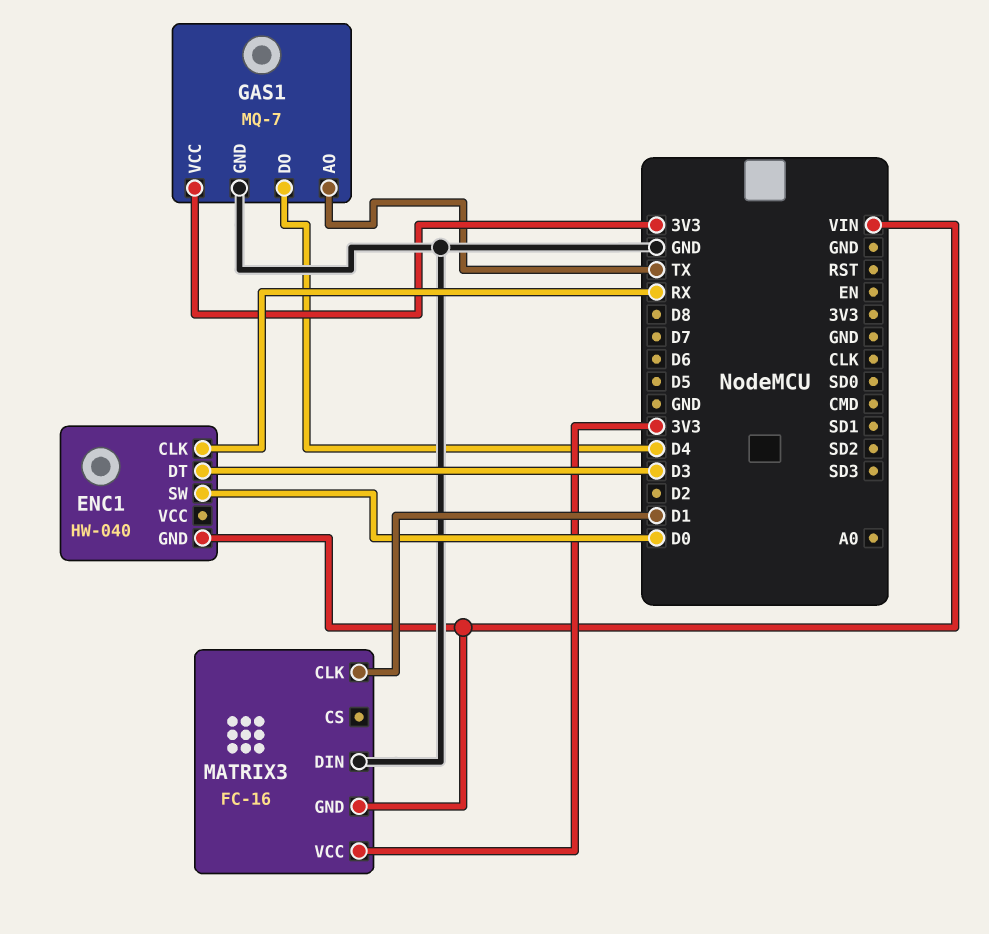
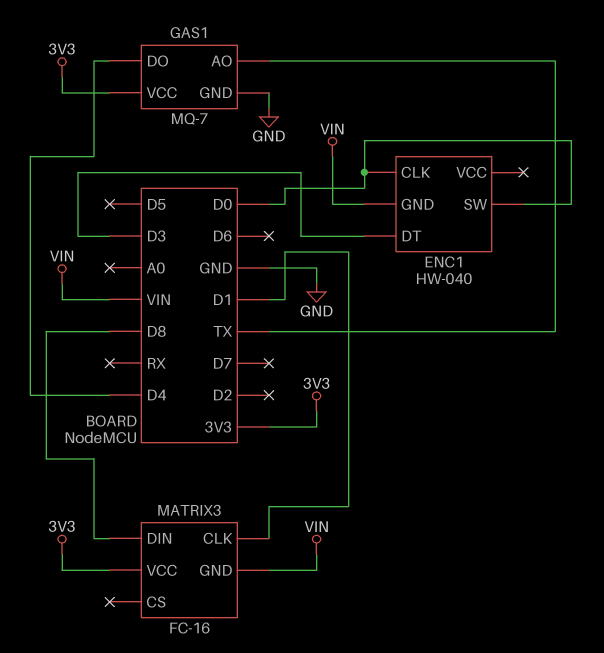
ENC1 pin CLK: RX -> D0
MATRIX3 pin DIN: GND -> D8

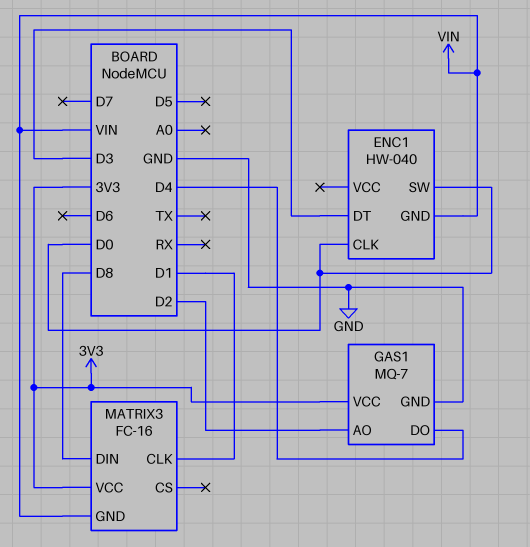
GAS1 pin AO: TX -> D2

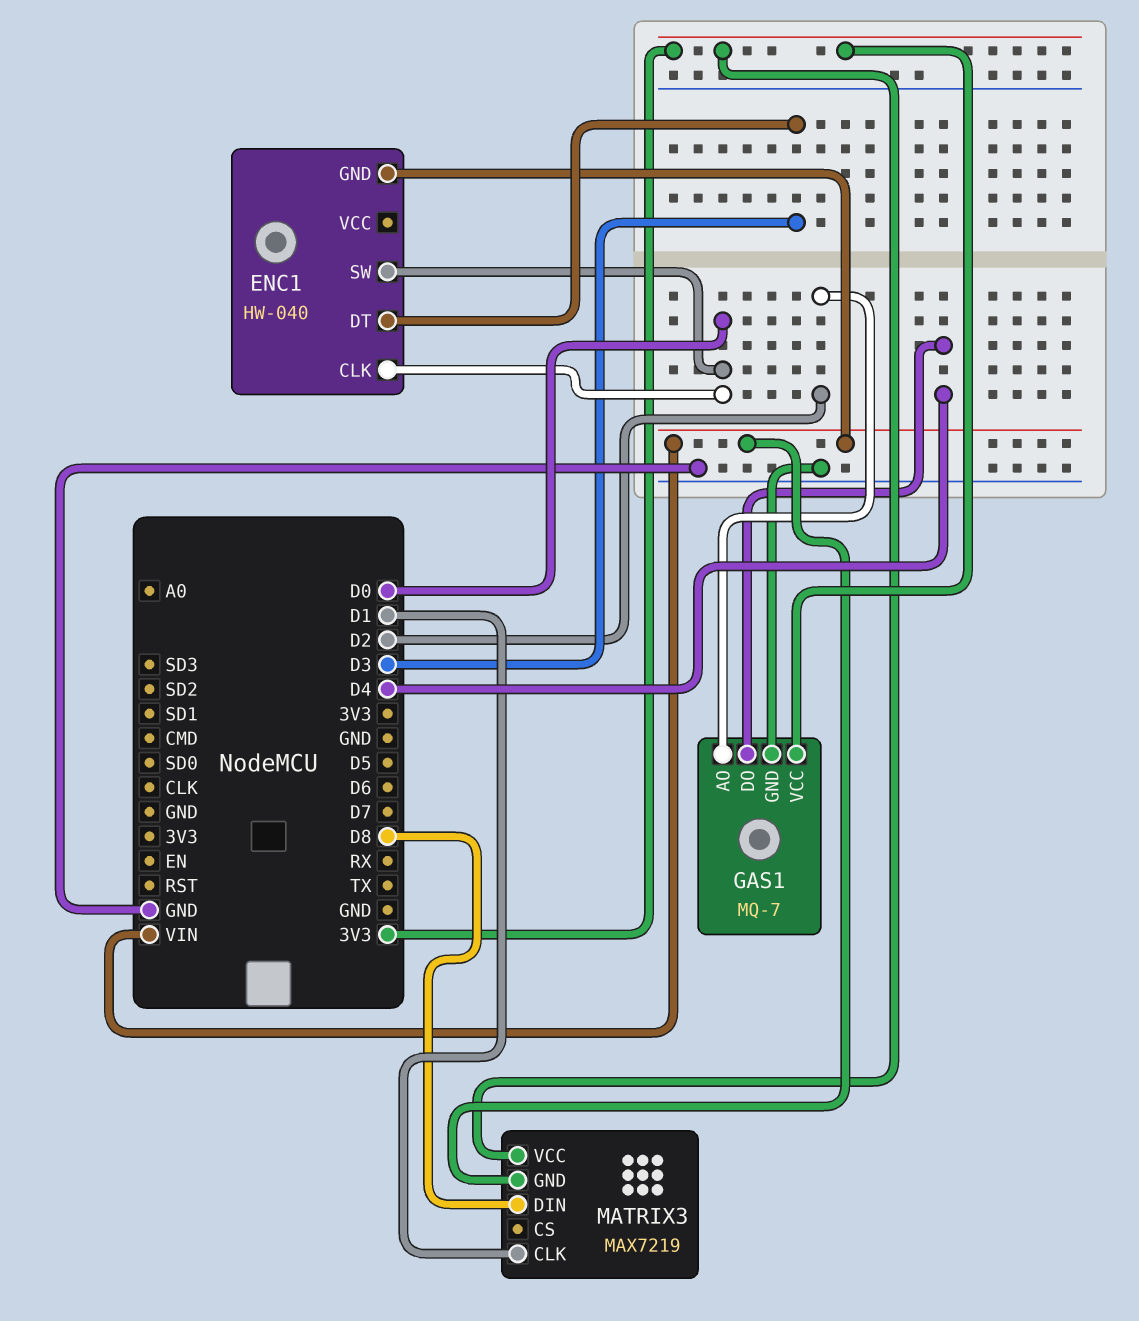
MATRIX3: FC-16 -> MAX7219

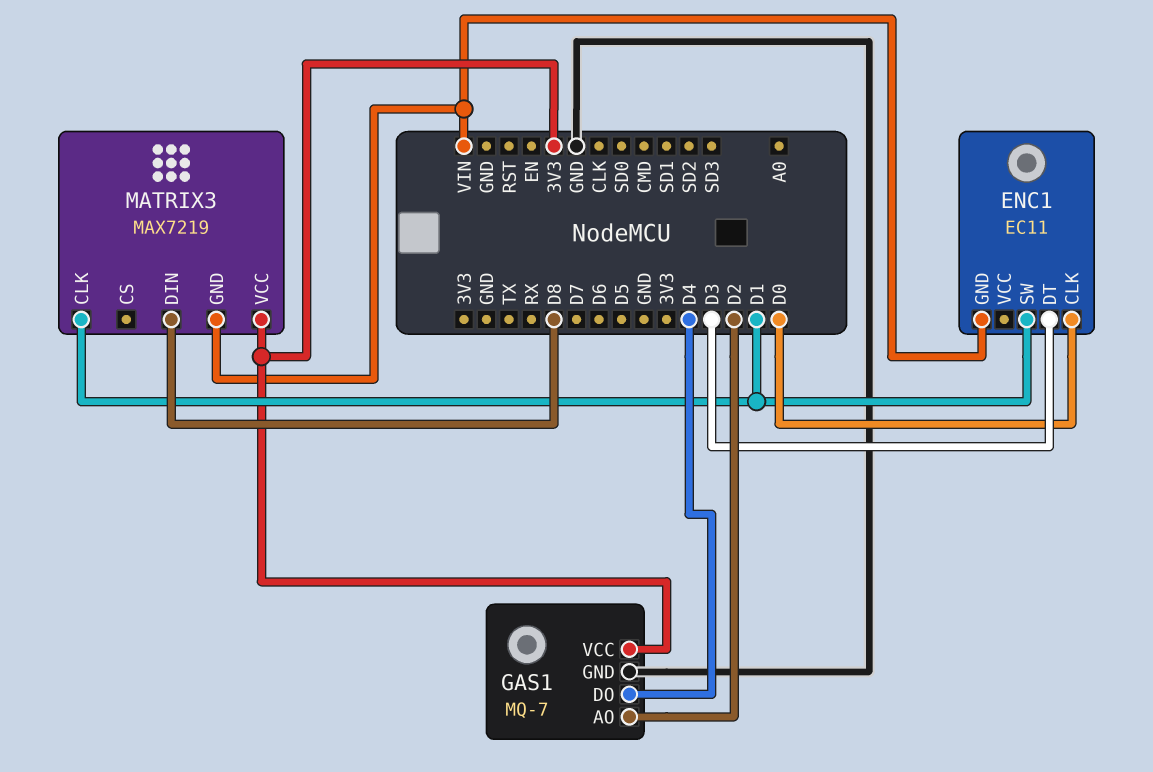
ENC1: HW-040 -> EC11
ENC1 pin SW: D0 -> D1

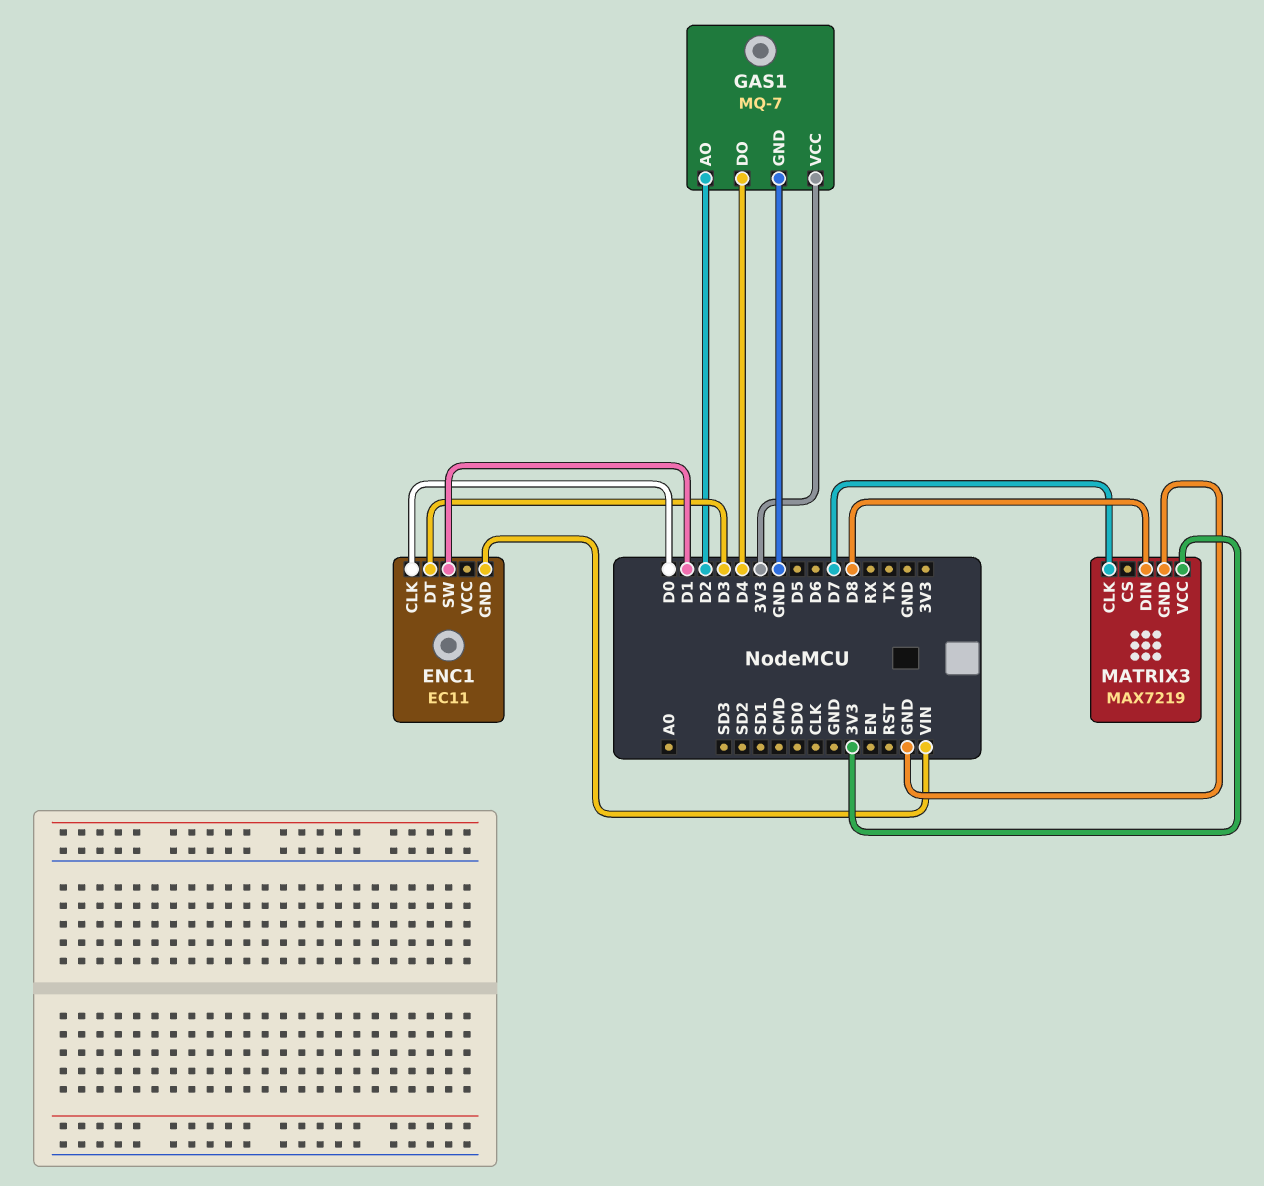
MATRIX3 pin CLK: D1 -> D7
MATRIX3 pin GND: VIN -> GND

* Work instructions
Repeat the listing above word for word. Do not include the pictures.

* Response to the exercise
ENC1 pin CLK: RX -> D0
MATRIX3 pin DIN: GND -> D8

GAS1 pin AO: TX -> D2

MATRIX3: FC-16 -> MAX7219

ENC1: HW-040 -> EC11
ENC1 pin SW: D0 -> D1

MATRIX3 pin CLK: D1 -> D7
MATRIX3 pin GND: VIN -> GND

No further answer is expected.